*Task prompt*. Repeat, exactly as they appear, the lines from the one with "326 to 543 525" through the last line of the entries below, but none of the pictures.

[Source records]
•••
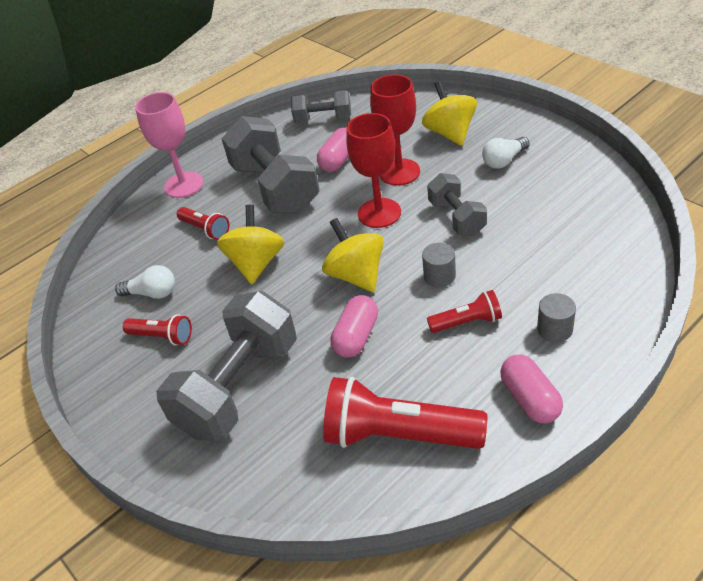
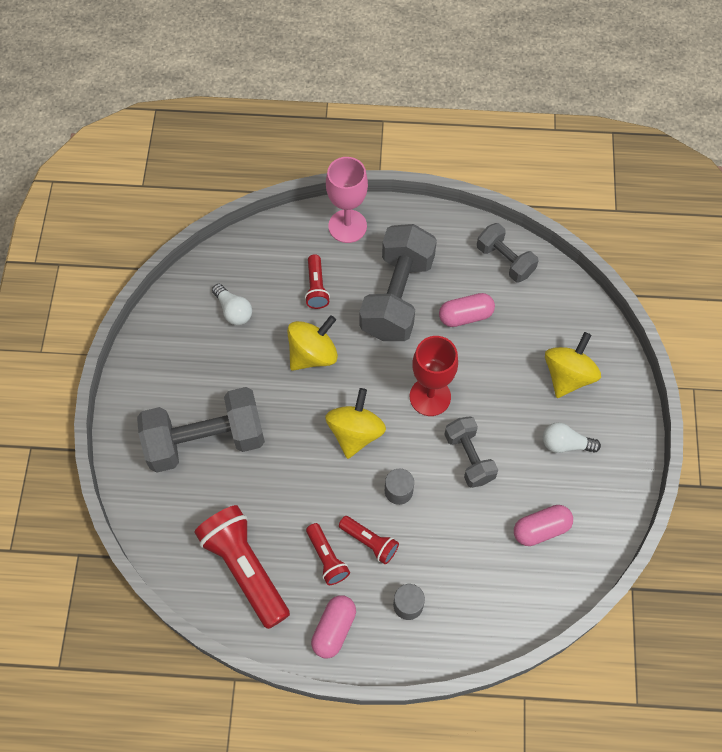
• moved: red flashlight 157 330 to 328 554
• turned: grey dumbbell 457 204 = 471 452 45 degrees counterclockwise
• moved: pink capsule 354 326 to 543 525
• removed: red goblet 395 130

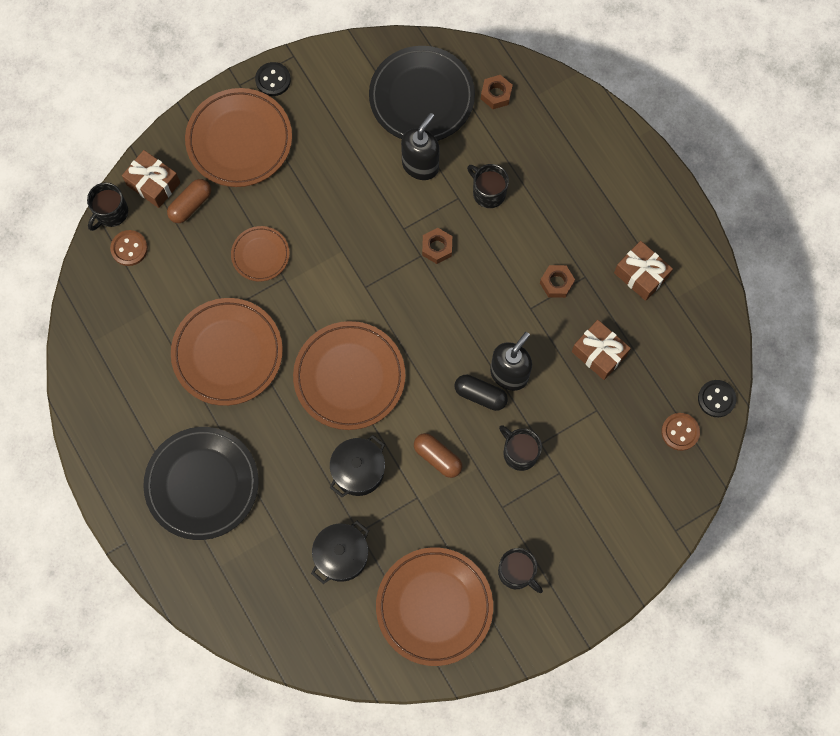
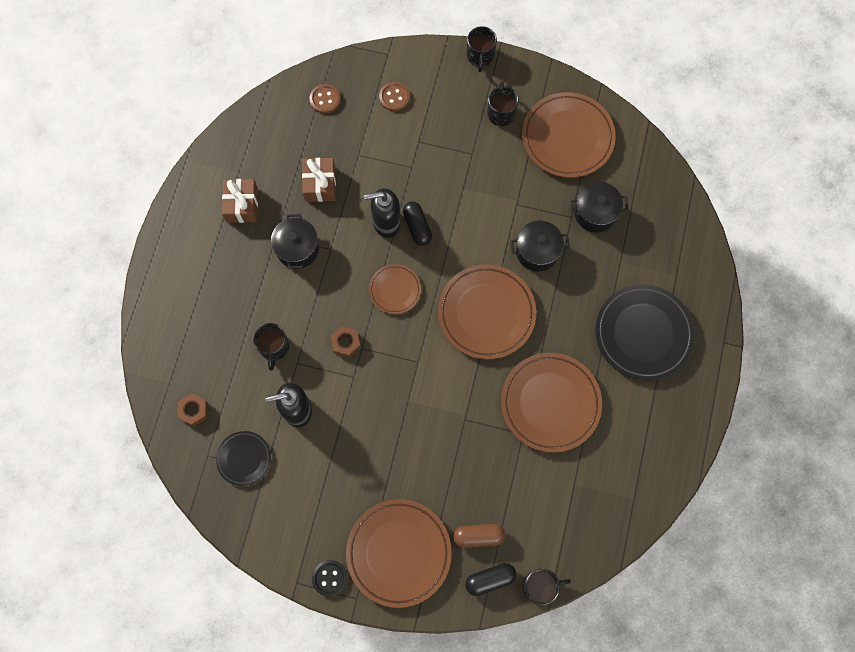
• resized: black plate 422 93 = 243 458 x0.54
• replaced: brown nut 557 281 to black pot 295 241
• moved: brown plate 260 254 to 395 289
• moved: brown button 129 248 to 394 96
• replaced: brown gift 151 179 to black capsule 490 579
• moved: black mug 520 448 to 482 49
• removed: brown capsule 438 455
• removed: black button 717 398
•••
*Finished task*.
• moved: pink capsule 354 326 to 543 525
• removed: red goblet 395 130

• resized: black plate 422 93 = 243 458 x0.54
• replaced: brown nut 557 281 to black pot 295 241
• moved: brown plate 260 254 to 395 289
• moved: brown button 129 248 to 394 96
• replaced: brown gift 151 179 to black capsule 490 579
• moved: black mug 520 448 to 482 49
• removed: brown capsule 438 455
• removed: black button 717 398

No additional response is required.